Print the lines in the listing below that fall between the line with "(221, 551) = (343, 716): none -> pink bowl" and the line with "(704, 330) = (851, 360): black", those two lines included, exactly as they stand and with nothing else.

## Records
________________________

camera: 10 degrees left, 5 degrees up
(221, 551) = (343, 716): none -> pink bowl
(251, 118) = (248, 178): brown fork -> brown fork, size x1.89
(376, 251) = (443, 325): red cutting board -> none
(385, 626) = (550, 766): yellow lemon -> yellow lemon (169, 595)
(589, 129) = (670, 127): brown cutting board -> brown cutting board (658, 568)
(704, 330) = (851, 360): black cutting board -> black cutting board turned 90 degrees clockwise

________________________

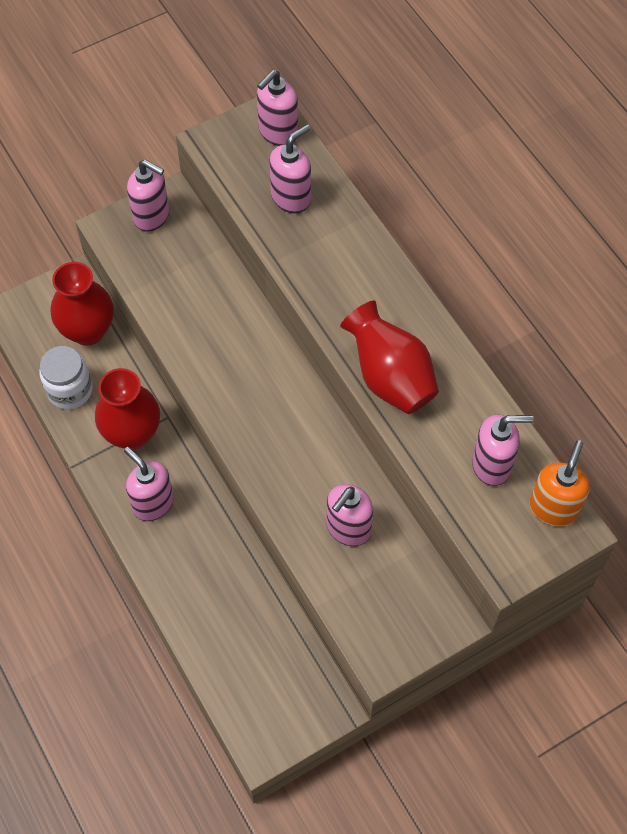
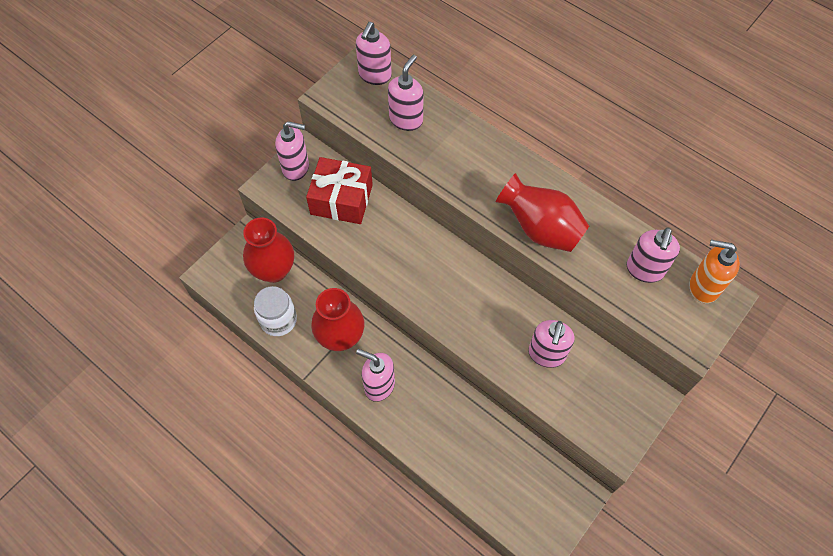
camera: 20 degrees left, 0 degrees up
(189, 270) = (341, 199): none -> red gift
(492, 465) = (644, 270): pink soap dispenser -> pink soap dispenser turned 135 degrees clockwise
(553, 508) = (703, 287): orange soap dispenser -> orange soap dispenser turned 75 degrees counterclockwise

________________________

## Task result
(221, 551) = (343, 716): none -> pink bowl
(251, 118) = (248, 178): brown fork -> brown fork, size x1.89
(376, 251) = (443, 325): red cutting board -> none
(385, 626) = (550, 766): yellow lemon -> yellow lemon (169, 595)
(589, 129) = (670, 127): brown cutting board -> brown cutting board (658, 568)
(704, 330) = (851, 360): black cutting board -> black cutting board turned 90 degrees clockwise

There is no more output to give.